--- Dataset records Enclosed Below ---
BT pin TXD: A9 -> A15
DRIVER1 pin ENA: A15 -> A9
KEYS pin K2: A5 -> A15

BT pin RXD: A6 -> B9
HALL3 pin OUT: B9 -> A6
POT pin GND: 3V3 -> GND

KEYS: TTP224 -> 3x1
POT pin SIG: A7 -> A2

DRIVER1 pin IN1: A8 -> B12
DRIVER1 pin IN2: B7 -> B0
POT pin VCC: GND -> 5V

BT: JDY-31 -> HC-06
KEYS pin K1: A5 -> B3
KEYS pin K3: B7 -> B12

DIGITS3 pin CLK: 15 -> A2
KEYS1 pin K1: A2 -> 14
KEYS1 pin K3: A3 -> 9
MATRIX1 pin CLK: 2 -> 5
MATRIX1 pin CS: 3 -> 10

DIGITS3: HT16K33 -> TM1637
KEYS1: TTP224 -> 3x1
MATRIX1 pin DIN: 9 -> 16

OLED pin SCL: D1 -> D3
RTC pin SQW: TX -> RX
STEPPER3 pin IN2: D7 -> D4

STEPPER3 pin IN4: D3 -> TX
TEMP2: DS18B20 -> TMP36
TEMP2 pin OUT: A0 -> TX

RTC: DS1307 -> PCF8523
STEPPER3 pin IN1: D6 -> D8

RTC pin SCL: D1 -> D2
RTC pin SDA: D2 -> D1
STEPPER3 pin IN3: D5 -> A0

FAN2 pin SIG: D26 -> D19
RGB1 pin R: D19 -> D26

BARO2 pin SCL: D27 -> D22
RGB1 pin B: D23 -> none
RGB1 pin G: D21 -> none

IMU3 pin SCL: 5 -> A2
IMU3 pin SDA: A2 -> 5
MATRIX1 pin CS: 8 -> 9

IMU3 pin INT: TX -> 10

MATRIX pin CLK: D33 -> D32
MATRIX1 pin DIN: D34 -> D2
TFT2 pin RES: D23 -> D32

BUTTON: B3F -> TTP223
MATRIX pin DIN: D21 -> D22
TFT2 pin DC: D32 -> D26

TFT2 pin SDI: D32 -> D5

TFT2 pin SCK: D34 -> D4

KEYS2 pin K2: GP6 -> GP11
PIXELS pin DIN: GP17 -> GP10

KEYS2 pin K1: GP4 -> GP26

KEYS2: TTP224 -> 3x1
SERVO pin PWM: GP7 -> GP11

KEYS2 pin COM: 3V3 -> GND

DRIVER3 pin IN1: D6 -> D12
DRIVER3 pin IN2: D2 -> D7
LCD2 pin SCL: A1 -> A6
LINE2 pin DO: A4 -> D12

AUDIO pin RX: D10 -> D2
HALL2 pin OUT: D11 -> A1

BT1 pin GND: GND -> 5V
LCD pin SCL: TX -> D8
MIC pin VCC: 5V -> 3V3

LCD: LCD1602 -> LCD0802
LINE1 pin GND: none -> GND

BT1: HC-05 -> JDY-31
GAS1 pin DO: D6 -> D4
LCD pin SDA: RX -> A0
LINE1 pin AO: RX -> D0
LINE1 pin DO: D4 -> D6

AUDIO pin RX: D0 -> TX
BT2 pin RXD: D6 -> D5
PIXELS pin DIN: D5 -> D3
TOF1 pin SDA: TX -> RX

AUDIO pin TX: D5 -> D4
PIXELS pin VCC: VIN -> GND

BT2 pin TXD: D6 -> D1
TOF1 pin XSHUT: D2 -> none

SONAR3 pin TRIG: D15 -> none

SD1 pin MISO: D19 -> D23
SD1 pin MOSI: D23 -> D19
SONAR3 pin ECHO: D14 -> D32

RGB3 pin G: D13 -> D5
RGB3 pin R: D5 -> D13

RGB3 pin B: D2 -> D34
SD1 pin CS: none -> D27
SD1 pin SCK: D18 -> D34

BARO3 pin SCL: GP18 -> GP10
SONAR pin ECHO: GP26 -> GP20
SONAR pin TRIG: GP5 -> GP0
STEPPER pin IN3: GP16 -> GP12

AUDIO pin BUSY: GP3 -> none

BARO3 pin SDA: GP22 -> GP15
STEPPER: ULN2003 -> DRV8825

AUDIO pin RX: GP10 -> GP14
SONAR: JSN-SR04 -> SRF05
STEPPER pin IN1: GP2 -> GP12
--- End of Enclosed Dataset records ---
- Task brief
Copy nothing beyond the line containing "MATRIX1 pin DIN: 9 -> 16". Transcribe exactly from the first line of the entries down to that line, inclusive.

- Your solution
BT pin TXD: A9 -> A15
DRIVER1 pin ENA: A15 -> A9
KEYS pin K2: A5 -> A15

BT pin RXD: A6 -> B9
HALL3 pin OUT: B9 -> A6
POT pin GND: 3V3 -> GND

KEYS: TTP224 -> 3x1
POT pin SIG: A7 -> A2

DRIVER1 pin IN1: A8 -> B12
DRIVER1 pin IN2: B7 -> B0
POT pin VCC: GND -> 5V

BT: JDY-31 -> HC-06
KEYS pin K1: A5 -> B3
KEYS pin K3: B7 -> B12

DIGITS3 pin CLK: 15 -> A2
KEYS1 pin K1: A2 -> 14
KEYS1 pin K3: A3 -> 9
MATRIX1 pin CLK: 2 -> 5
MATRIX1 pin CS: 3 -> 10

DIGITS3: HT16K33 -> TM1637
KEYS1: TTP224 -> 3x1
MATRIX1 pin DIN: 9 -> 16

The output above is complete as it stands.